● ASSIGNED TASK
Please keep to the lines below from the one with "red_mezipuso (no. 1" through the one with "<444,287> | x1.63 |", and restate them word for word, ends included.

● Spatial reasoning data

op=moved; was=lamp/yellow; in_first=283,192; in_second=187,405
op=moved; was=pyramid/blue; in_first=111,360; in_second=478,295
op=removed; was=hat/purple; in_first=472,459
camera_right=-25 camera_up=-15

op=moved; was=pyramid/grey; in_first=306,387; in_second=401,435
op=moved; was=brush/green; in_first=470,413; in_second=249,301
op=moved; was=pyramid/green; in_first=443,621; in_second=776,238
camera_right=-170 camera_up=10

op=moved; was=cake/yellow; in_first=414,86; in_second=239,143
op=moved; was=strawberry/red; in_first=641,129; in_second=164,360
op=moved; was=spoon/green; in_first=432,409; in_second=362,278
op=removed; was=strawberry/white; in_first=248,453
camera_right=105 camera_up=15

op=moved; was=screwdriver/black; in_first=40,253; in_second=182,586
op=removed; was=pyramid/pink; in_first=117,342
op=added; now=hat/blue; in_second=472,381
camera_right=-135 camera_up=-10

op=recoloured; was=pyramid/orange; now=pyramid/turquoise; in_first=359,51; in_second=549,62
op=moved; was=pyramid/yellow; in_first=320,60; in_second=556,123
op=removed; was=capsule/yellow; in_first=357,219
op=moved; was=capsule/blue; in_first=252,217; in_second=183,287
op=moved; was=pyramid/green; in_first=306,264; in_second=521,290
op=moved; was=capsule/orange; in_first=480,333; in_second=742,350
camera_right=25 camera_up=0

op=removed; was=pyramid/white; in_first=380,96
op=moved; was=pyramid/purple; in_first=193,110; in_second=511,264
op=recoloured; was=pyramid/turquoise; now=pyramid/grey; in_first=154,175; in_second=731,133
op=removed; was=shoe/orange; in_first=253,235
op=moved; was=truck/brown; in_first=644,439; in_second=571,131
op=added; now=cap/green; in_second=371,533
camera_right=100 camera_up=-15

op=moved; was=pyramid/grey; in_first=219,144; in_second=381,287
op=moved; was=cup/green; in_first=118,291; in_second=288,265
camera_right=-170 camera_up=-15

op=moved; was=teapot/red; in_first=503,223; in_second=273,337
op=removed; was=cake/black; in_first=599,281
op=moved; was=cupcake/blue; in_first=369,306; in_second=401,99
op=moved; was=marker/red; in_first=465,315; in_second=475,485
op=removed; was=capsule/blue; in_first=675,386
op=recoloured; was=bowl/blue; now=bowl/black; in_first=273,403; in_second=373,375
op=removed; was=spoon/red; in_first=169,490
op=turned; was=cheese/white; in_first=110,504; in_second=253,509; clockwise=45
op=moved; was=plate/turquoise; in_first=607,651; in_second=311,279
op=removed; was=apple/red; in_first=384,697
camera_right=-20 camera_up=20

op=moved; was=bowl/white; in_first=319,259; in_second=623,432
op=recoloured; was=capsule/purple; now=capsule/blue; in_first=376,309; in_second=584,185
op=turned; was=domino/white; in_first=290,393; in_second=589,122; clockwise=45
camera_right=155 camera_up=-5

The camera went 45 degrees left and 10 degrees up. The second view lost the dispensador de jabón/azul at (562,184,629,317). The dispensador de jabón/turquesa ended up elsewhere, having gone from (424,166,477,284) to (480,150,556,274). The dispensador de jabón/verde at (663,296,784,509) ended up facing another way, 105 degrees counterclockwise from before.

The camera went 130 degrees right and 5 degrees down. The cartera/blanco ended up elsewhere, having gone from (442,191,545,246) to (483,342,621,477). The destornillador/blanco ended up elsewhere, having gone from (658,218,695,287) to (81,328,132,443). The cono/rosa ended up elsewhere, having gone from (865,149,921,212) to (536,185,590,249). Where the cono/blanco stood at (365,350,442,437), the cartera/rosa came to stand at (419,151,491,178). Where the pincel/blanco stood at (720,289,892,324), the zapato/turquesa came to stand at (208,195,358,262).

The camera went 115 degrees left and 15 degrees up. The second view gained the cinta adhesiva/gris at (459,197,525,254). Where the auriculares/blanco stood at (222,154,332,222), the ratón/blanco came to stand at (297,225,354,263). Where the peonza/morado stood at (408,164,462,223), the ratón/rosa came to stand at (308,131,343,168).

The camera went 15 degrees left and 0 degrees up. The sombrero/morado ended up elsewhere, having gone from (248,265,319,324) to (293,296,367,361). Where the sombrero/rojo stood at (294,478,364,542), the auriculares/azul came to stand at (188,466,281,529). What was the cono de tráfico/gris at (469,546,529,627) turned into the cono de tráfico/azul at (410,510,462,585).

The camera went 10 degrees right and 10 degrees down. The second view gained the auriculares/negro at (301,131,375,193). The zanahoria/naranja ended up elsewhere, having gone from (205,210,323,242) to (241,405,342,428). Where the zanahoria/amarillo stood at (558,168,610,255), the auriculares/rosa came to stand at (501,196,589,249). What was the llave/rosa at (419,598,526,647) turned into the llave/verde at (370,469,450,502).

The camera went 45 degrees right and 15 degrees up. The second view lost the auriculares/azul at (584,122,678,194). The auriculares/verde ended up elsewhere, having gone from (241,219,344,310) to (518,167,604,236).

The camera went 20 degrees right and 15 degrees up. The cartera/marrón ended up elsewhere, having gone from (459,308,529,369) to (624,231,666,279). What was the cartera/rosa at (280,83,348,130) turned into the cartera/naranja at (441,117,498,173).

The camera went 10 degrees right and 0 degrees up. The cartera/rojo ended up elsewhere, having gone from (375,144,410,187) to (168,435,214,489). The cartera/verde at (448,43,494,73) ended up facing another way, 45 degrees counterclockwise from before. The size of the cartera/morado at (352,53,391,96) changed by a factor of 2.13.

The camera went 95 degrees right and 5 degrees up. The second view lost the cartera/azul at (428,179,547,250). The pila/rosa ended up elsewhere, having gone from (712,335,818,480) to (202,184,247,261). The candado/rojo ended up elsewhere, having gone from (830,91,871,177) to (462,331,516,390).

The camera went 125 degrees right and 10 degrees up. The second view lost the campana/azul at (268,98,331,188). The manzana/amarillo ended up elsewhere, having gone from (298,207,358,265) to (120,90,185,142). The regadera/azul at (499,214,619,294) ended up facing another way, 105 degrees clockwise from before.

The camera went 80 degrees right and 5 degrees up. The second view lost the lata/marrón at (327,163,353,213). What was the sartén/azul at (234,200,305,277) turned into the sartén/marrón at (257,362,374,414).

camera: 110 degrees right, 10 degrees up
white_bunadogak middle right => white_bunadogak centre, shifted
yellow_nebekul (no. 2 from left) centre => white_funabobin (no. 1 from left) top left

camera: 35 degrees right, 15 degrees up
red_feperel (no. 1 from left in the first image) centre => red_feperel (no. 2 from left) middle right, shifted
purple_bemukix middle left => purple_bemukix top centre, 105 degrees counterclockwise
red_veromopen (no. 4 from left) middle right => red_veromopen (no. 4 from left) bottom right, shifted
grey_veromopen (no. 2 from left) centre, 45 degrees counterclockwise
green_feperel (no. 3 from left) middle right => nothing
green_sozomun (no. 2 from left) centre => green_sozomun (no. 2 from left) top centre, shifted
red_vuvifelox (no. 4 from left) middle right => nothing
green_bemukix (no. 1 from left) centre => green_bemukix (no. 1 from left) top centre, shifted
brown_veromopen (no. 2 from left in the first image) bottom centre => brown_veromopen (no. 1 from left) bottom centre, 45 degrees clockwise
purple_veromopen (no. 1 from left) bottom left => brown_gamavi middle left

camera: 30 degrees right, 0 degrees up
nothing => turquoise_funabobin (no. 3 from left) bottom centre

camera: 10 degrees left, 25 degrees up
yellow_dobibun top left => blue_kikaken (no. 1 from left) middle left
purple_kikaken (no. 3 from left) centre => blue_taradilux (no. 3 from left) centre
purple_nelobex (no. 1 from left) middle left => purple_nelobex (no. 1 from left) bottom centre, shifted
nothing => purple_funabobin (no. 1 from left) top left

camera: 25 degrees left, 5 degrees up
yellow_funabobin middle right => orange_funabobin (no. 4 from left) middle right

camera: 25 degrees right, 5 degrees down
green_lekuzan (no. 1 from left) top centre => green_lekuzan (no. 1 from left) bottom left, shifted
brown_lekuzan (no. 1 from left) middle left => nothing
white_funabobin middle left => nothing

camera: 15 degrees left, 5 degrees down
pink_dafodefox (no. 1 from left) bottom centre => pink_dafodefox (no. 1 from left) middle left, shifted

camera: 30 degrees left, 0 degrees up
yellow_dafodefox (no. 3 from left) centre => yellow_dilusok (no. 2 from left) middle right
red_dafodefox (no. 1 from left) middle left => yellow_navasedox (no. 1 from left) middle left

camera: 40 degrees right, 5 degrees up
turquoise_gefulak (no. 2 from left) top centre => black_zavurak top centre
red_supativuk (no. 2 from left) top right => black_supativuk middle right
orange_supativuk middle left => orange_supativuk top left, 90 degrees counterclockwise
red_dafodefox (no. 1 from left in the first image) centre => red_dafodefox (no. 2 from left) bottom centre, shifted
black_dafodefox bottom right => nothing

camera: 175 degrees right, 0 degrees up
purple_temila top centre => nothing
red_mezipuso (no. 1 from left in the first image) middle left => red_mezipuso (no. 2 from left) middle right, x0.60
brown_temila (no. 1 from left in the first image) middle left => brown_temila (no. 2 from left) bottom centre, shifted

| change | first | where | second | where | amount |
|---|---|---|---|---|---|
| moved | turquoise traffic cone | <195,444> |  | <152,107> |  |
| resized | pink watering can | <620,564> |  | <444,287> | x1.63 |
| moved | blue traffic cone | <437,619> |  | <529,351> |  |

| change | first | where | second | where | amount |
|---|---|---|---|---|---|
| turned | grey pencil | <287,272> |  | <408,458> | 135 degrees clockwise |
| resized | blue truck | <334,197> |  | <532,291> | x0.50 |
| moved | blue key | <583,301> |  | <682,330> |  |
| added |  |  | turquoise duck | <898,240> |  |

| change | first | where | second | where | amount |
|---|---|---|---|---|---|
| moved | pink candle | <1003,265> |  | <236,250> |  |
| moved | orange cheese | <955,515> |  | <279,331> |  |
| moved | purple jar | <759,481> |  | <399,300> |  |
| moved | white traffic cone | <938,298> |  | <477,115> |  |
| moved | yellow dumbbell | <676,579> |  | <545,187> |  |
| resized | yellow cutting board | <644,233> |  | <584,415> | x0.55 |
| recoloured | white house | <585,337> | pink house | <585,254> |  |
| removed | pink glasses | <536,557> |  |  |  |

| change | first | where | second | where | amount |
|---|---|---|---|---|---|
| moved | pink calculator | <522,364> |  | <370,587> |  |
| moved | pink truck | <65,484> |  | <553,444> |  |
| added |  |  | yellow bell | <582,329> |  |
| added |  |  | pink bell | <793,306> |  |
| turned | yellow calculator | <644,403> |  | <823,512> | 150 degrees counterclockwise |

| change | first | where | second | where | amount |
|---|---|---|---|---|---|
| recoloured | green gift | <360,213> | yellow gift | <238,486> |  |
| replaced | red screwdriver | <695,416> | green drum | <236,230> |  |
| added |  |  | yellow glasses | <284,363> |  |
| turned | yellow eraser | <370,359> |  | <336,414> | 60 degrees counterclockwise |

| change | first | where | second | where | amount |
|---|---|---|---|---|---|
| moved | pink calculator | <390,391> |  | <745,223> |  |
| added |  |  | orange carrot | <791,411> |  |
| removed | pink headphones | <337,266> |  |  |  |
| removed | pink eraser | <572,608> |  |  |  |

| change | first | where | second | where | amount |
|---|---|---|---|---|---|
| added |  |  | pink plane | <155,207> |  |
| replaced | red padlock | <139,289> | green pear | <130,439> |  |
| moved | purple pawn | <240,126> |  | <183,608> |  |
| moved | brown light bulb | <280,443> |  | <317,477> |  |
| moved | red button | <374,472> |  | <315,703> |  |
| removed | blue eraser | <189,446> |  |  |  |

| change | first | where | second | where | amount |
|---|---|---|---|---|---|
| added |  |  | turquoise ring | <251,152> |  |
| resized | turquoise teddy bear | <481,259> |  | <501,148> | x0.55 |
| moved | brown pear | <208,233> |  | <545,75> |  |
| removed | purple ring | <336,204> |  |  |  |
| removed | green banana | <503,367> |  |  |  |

● ANSWER AREA
red_mezipuso (no. 1 from left in the first image) middle left => red_mezipuso (no. 2 from left) middle right, x0.60
brown_temila (no. 1 from left in the first image) middle left => brown_temila (no. 2 from left) bottom centre, shifted

| change | first | where | second | where | amount |
|---|---|---|---|---|---|
| moved | turquoise traffic cone | <195,444> |  | <152,107> |  |
| resized | pink watering can | <620,564> |  | <444,287> | x1.63 |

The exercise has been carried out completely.